Saved data entries:
◇ ◇ ◇ ◇ ◇ ◇ ◇

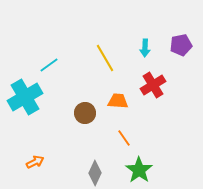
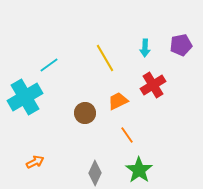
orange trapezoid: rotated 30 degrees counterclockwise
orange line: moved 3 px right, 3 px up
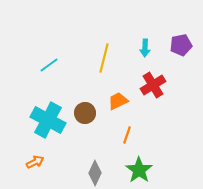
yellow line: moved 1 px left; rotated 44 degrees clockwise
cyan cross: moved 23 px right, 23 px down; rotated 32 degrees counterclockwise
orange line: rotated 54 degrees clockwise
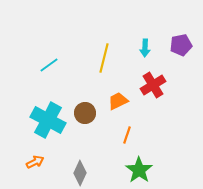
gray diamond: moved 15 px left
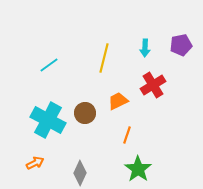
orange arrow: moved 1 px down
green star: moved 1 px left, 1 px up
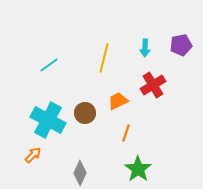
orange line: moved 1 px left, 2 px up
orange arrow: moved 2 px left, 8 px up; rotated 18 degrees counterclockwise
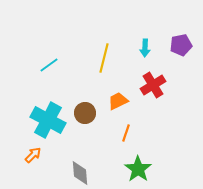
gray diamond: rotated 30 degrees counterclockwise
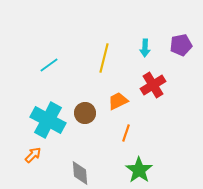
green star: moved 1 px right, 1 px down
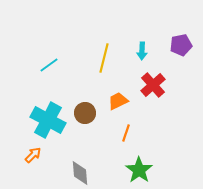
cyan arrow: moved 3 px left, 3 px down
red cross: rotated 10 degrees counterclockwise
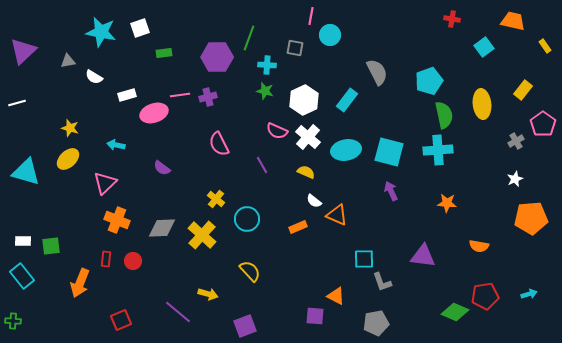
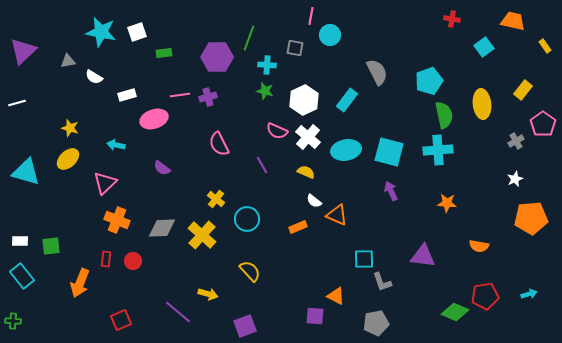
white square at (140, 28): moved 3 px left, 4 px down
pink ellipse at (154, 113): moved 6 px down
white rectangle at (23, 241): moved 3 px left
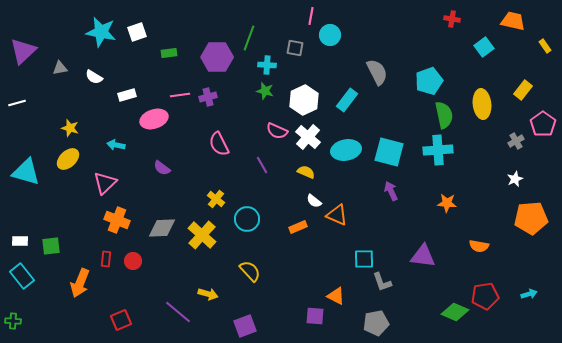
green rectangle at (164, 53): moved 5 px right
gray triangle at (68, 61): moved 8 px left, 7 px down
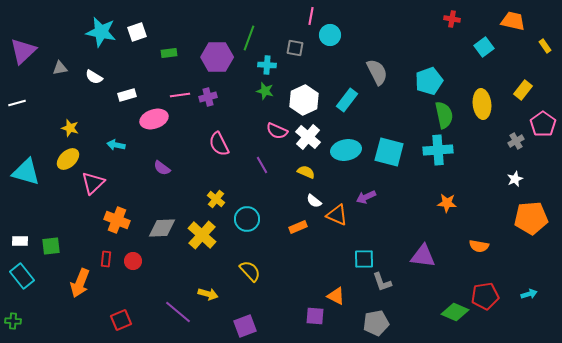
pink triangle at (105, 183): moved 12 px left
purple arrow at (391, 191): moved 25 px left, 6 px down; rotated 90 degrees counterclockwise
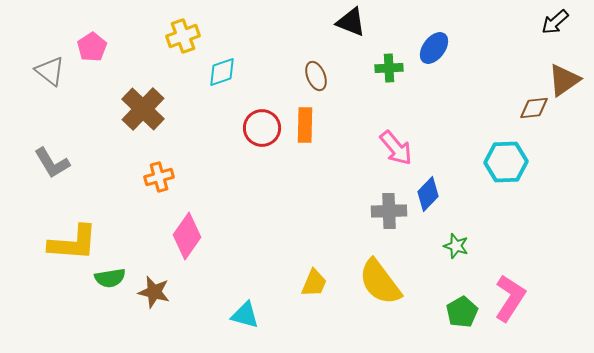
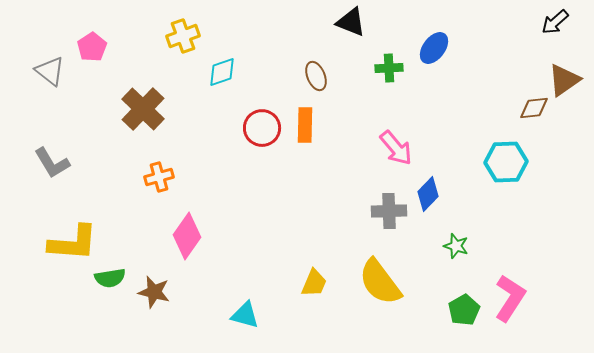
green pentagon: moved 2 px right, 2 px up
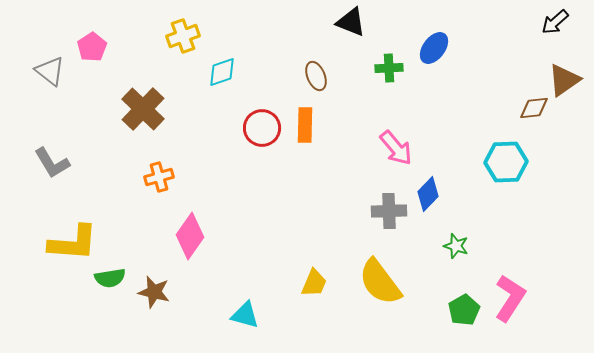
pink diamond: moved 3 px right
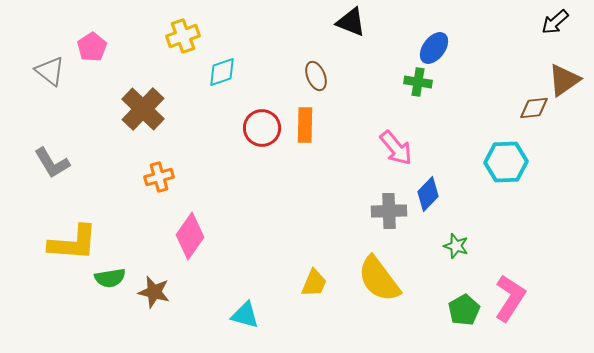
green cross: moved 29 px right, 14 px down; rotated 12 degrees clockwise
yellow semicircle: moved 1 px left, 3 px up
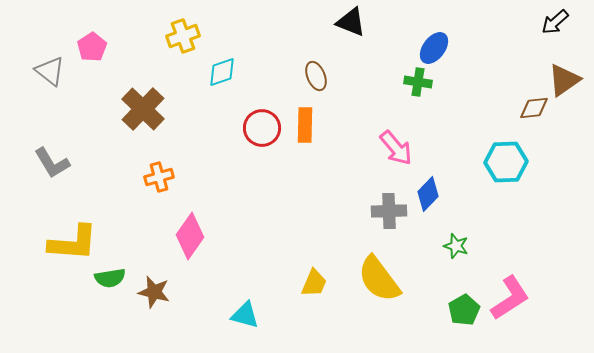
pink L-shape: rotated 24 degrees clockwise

◇ ◇ ◇ ◇ ◇ ◇ ◇

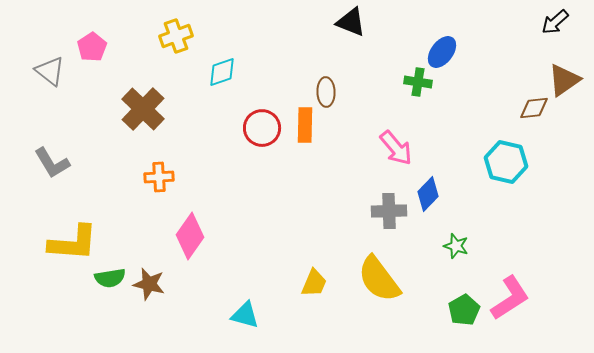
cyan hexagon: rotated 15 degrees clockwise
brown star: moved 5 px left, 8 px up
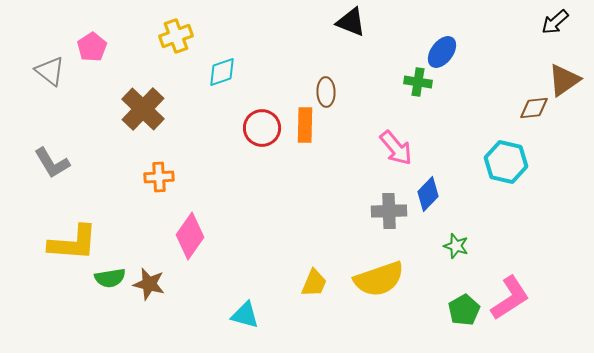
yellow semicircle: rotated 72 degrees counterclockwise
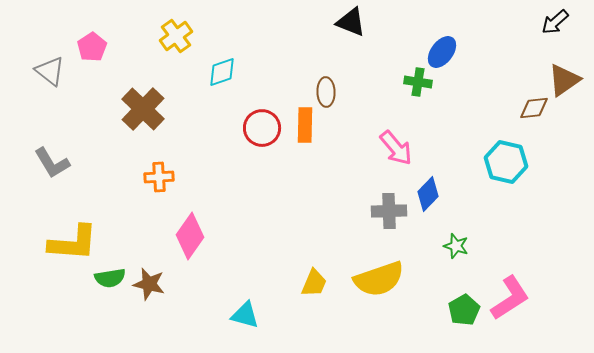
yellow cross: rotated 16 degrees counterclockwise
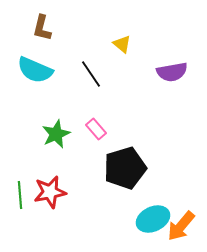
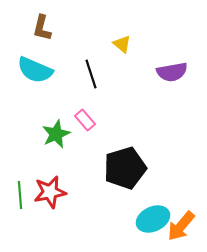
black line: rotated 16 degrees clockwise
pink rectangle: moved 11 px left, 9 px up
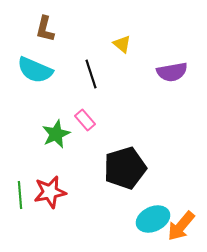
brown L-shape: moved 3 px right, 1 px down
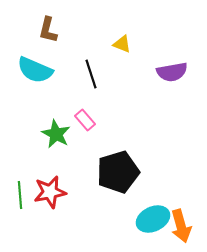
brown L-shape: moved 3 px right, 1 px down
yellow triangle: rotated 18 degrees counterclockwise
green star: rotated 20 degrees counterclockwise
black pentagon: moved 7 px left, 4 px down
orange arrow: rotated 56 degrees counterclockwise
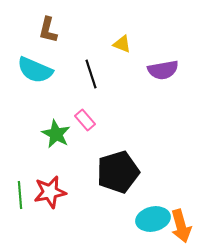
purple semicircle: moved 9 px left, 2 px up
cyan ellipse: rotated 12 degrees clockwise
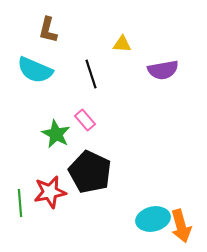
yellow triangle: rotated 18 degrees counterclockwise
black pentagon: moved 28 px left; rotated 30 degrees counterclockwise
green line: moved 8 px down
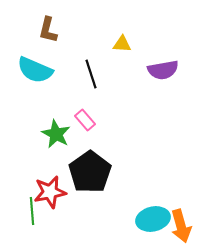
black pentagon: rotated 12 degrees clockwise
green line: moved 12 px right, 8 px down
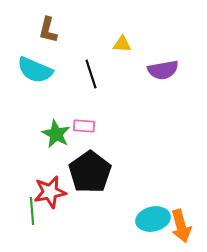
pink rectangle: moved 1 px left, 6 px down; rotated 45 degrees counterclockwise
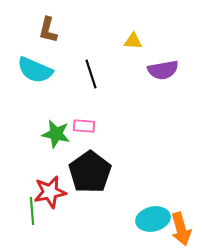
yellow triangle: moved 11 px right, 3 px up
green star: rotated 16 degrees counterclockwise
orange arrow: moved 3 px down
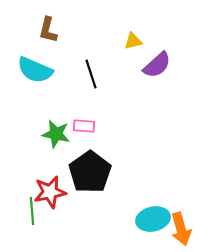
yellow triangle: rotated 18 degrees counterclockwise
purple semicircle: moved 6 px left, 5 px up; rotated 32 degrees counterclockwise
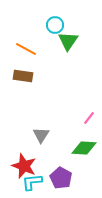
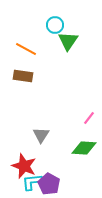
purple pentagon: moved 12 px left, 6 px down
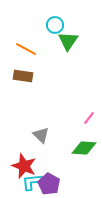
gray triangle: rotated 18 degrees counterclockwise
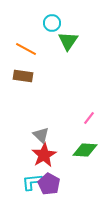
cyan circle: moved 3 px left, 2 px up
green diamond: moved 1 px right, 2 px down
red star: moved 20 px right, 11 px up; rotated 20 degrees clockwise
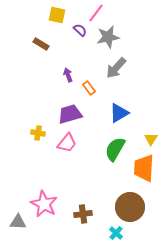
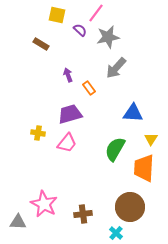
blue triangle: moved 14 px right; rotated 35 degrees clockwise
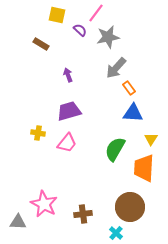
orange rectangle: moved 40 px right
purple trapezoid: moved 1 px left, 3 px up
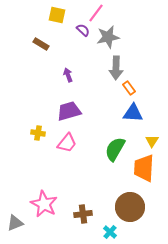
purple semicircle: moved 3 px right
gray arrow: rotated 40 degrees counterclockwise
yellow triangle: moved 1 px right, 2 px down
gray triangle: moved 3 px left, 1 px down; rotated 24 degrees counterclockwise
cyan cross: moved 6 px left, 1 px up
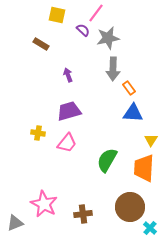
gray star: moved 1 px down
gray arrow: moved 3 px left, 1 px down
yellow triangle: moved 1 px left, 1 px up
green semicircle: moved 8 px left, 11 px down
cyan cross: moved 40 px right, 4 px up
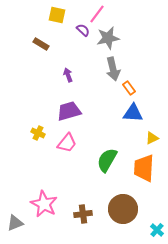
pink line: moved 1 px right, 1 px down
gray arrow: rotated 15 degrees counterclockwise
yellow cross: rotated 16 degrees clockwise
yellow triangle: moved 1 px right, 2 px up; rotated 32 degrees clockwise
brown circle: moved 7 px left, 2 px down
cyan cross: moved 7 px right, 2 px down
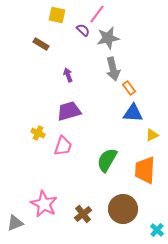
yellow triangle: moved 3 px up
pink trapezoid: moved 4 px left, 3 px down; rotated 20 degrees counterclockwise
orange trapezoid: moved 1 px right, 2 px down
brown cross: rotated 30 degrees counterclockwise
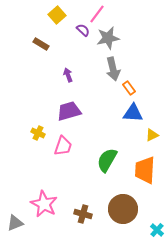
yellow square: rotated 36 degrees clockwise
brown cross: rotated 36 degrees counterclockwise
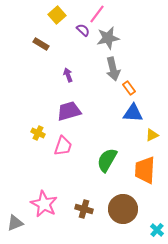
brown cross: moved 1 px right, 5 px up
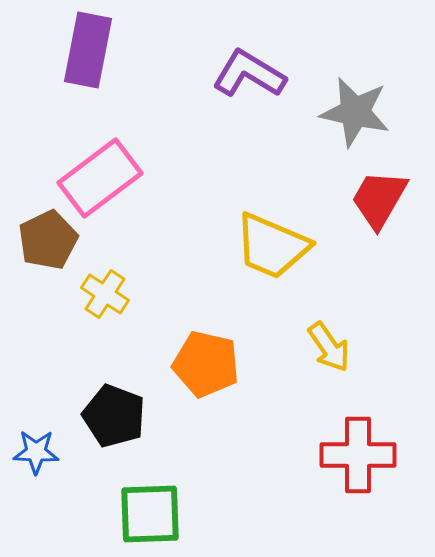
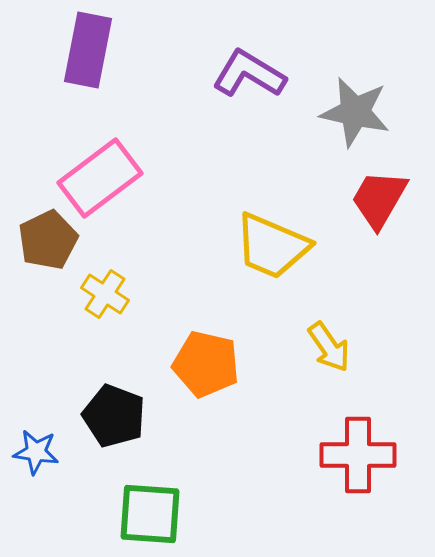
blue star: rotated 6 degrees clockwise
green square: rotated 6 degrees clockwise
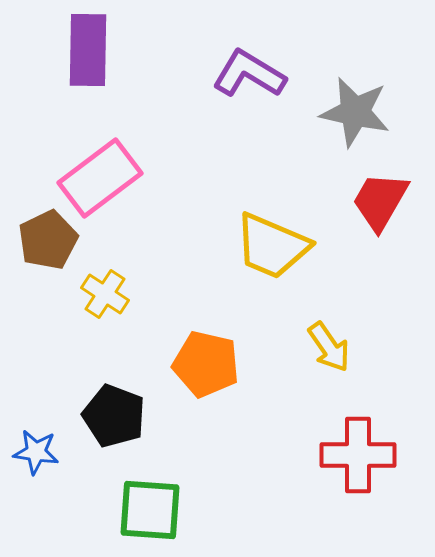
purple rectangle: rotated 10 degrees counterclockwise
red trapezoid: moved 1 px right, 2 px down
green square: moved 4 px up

◇ ◇ ◇ ◇ ◇ ◇ ◇

- _What you are asked to do_
Copy the entries above, starting at the line that contains "black line: rotated 16 degrees clockwise" and ending at the line that contains "cyan ellipse: rotated 12 degrees clockwise", with both of those lines included. Leave the pictures out of your copy.

- _The solution_
black line: rotated 16 degrees clockwise
pink rectangle: moved 11 px left, 9 px up
brown L-shape: moved 3 px right, 1 px down
brown L-shape: moved 3 px right, 1 px down
yellow triangle: rotated 18 degrees counterclockwise
green star: rotated 20 degrees counterclockwise
black pentagon: moved 7 px left, 4 px down
orange arrow: rotated 56 degrees counterclockwise
purple semicircle: moved 9 px left, 2 px up
cyan ellipse: rotated 12 degrees clockwise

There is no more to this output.